Material shown start

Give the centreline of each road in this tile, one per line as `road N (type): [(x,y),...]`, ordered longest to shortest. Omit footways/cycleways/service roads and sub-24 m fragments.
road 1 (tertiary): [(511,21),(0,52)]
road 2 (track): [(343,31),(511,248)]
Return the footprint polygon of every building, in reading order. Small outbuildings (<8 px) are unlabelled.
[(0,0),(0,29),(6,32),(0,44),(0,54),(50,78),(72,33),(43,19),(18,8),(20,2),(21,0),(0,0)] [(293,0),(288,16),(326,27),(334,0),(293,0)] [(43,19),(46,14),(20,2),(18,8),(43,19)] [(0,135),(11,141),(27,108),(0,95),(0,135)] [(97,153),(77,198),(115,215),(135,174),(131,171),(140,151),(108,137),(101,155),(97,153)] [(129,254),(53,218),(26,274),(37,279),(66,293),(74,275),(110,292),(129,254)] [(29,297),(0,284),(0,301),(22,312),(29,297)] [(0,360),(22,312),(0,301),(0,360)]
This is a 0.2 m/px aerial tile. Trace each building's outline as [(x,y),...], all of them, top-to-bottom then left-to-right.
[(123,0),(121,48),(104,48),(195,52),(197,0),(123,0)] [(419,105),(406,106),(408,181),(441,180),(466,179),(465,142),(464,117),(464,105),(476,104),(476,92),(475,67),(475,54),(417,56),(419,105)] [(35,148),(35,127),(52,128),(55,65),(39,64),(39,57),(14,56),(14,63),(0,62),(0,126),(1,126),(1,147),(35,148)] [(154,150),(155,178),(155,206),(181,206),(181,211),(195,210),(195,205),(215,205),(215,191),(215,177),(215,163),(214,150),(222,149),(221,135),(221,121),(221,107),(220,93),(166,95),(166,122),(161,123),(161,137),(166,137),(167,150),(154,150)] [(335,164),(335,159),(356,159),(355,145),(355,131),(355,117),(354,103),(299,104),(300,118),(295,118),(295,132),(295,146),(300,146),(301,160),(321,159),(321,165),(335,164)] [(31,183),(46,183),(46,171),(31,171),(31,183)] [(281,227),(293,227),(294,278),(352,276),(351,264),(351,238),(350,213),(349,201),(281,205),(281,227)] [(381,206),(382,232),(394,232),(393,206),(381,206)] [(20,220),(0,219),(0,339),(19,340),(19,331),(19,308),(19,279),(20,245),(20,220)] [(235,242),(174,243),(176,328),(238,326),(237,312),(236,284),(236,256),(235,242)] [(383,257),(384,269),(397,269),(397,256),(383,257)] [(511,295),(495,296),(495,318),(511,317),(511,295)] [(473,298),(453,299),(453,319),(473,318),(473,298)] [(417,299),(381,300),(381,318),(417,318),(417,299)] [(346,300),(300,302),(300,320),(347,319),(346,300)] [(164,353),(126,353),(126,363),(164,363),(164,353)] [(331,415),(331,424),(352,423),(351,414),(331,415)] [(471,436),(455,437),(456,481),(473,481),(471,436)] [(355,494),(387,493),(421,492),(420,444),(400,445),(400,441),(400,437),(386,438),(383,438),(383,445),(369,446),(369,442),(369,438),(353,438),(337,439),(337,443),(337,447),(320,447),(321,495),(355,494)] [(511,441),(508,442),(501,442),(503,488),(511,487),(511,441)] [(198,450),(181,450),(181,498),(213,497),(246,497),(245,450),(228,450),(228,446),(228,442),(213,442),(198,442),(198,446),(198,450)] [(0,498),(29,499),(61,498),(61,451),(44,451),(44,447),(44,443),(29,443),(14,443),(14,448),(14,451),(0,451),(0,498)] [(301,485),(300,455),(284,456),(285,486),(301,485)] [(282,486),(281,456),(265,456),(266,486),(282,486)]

Material shown end

Rewrite all the data above with every "tile" replaced by "image", changing nothing else.

Written answer:
Give the centreline of each road in this image, one per line as `road N (type): [(x,y),...]`, ordered longest to shortest. Omit footways/cycleways/service roads and sub-24 m fragments.
road 1 (tertiary): [(511,21),(0,52)]
road 2 (track): [(343,31),(511,248)]
Return the footprint polygon of every building, in reading order. Small outbuildings (<8 px) are unlabelled.
[(0,0),(0,29),(6,32),(0,44),(0,54),(50,78),(72,33),(43,19),(18,8),(20,2),(21,0),(0,0)] [(293,0),(288,16),(326,27),(334,0),(293,0)] [(43,19),(46,14),(20,2),(18,8),(43,19)] [(0,135),(11,141),(27,108),(0,95),(0,135)] [(97,153),(77,198),(115,215),(135,174),(131,171),(140,151),(108,137),(101,155),(97,153)] [(129,254),(53,218),(26,274),(37,279),(66,293),(74,275),(110,292),(129,254)] [(29,297),(0,284),(0,301),(22,312),(29,297)] [(0,360),(22,312),(0,301),(0,360)]
This is a 0.2 m/px aerial image. Trace each building's outline as [(x,y),...], all of them, top-to-bottom then left-to-right.
[(123,0),(121,48),(104,48),(195,52),(197,0),(123,0)] [(419,105),(406,106),(408,181),(441,180),(466,179),(465,142),(464,117),(464,105),(476,104),(476,92),(475,67),(475,54),(417,56),(419,105)] [(35,148),(35,127),(52,128),(55,65),(39,64),(39,57),(14,56),(14,63),(0,62),(0,126),(1,126),(1,147),(35,148)] [(154,150),(155,178),(155,206),(181,206),(181,211),(195,210),(195,205),(215,205),(215,191),(215,177),(215,163),(214,150),(222,149),(221,135),(221,121),(221,107),(220,93),(166,95),(166,122),(161,123),(161,137),(166,137),(167,150),(154,150)] [(335,164),(335,159),(356,159),(355,145),(355,131),(355,117),(354,103),(299,104),(300,118),(295,118),(295,132),(295,146),(300,146),(301,160),(321,159),(321,165),(335,164)] [(31,183),(46,183),(46,171),(31,171),(31,183)] [(281,227),(293,227),(294,278),(352,276),(351,264),(351,238),(350,213),(349,201),(281,205),(281,227)] [(381,206),(382,232),(394,232),(393,206),(381,206)] [(20,220),(0,219),(0,339),(19,340),(19,331),(19,308),(19,279),(20,245),(20,220)] [(235,242),(174,243),(176,328),(238,326),(237,312),(236,284),(236,256),(235,242)] [(383,257),(384,269),(397,269),(397,256),(383,257)] [(511,295),(495,296),(495,318),(511,317),(511,295)] [(473,298),(453,299),(453,319),(473,318),(473,298)] [(417,299),(381,300),(381,318),(417,318),(417,299)] [(346,300),(300,302),(300,320),(347,319),(346,300)] [(164,353),(126,353),(126,363),(164,363),(164,353)] [(331,415),(331,424),(352,423),(351,414),(331,415)] [(471,436),(455,437),(456,481),(473,481),(471,436)] [(355,494),(387,493),(421,492),(420,444),(400,445),(400,441),(400,437),(386,438),(383,438),(383,445),(369,446),(369,442),(369,438),(353,438),(337,439),(337,443),(337,447),(320,447),(321,495),(355,494)] [(511,441),(508,442),(501,442),(503,488),(511,487),(511,441)] [(198,450),(181,450),(181,498),(213,497),(246,497),(245,450),(228,450),(228,446),(228,442),(213,442),(198,442),(198,446),(198,450)] [(0,498),(29,499),(61,498),(61,451),(44,451),(44,447),(44,443),(29,443),(14,443),(14,448),(14,451),(0,451),(0,498)] [(301,485),(300,455),(284,456),(285,486),(301,485)] [(282,486),(281,456),(265,456),(266,486),(282,486)]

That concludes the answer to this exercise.